++++ TASK DATA
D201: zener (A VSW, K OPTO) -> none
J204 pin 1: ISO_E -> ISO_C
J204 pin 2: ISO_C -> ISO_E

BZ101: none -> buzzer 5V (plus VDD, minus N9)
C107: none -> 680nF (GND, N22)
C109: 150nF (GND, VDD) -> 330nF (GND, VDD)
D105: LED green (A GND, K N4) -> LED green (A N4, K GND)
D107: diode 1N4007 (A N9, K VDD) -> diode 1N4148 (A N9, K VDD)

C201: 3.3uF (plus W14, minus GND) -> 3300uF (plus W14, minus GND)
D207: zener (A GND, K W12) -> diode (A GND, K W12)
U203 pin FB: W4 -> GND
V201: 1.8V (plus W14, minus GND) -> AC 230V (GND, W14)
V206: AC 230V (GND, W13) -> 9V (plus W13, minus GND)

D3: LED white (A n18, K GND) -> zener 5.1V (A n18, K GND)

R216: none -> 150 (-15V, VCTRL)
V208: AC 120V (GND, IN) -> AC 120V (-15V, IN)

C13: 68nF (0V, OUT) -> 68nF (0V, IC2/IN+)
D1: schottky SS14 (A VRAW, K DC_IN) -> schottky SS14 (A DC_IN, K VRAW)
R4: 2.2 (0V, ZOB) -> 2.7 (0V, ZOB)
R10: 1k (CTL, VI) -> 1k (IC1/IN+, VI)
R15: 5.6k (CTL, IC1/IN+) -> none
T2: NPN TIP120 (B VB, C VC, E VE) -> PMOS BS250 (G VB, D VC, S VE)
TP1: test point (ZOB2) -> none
++++++++
**ABOUT THIS TASK**
Starting at the line above that contains "C109: 150nF (GND, VDD) -> 330nF (GND, VDD)", repeat each line exactly up to and including the line that contains "C201: 3.3uF (plus", and stop there.

**ANSWER SECTION**
C109: 150nF (GND, VDD) -> 330nF (GND, VDD)
D105: LED green (A GND, K N4) -> LED green (A N4, K GND)
D107: diode 1N4007 (A N9, K VDD) -> diode 1N4148 (A N9, K VDD)

C201: 3.3uF (plus W14, minus GND) -> 3300uF (plus W14, minus GND)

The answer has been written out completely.